Dataset extract:

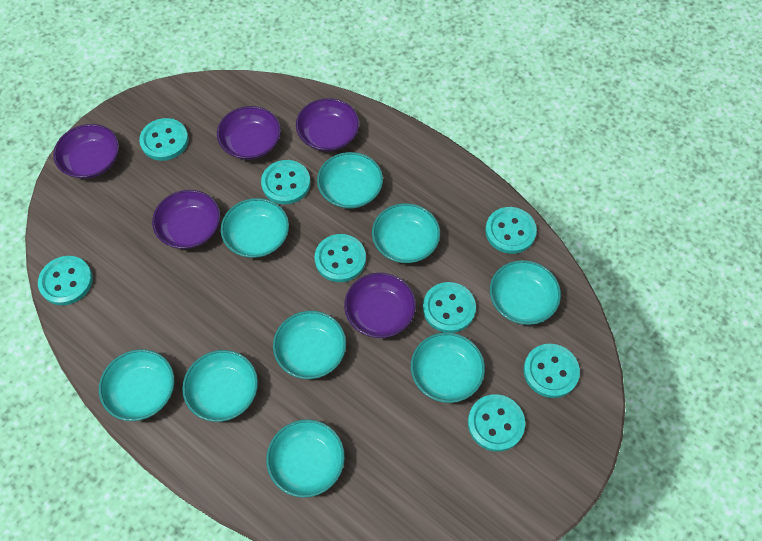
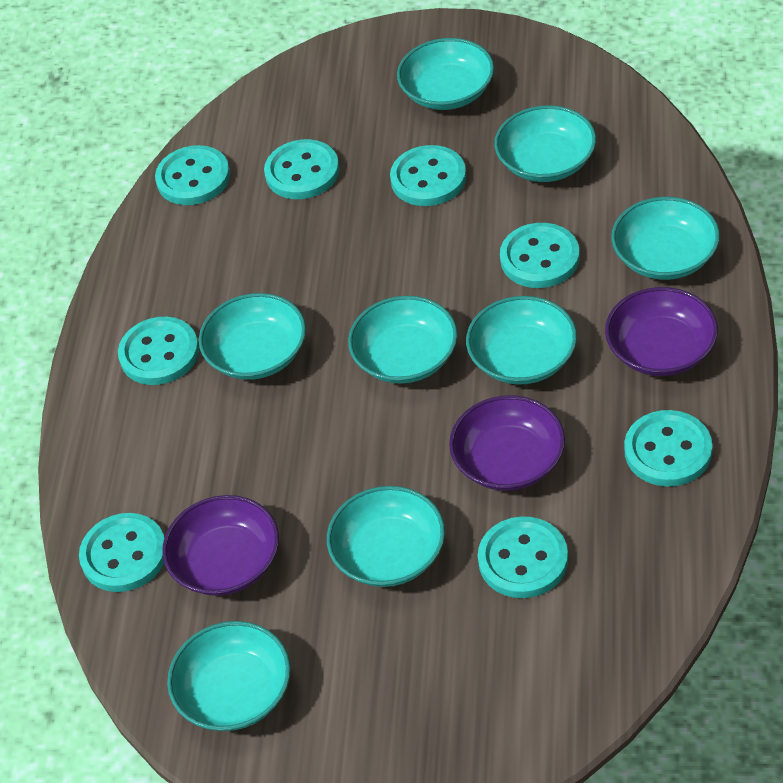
purple bowl: 5 -> 3
turquoise bowl: 9 -> 8

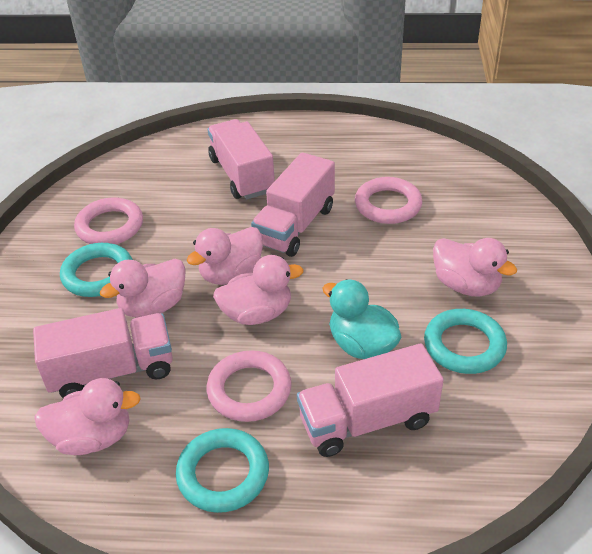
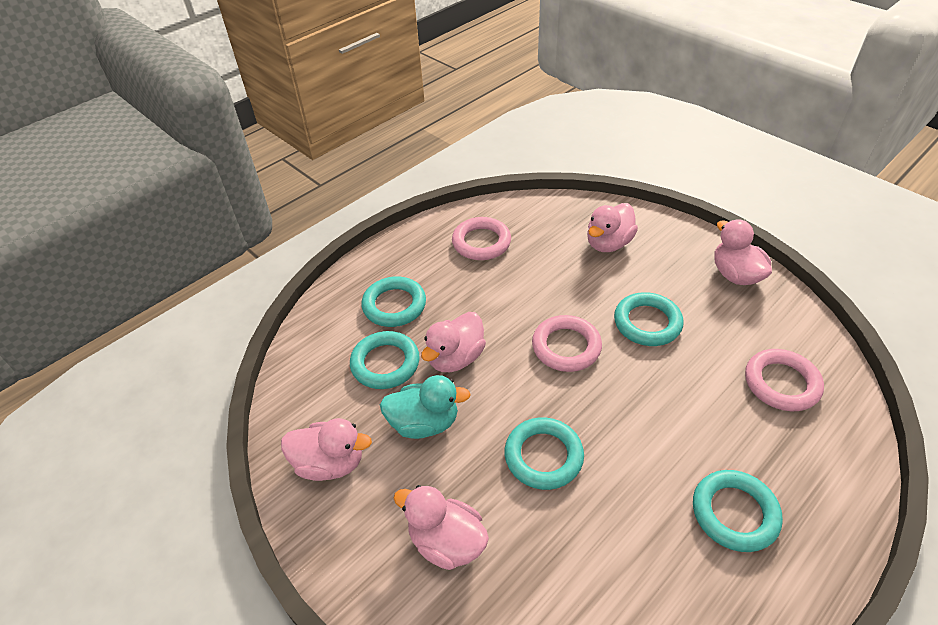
pink truck: 4 -> 0
turquoise ring: 3 -> 5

Problem statement: Would you provide an exact, picture-free copy of the data above?

Response for this exercise:
purple bowl: 5 -> 3
turquoise bowl: 9 -> 8

pink truck: 4 -> 0
turquoise ring: 3 -> 5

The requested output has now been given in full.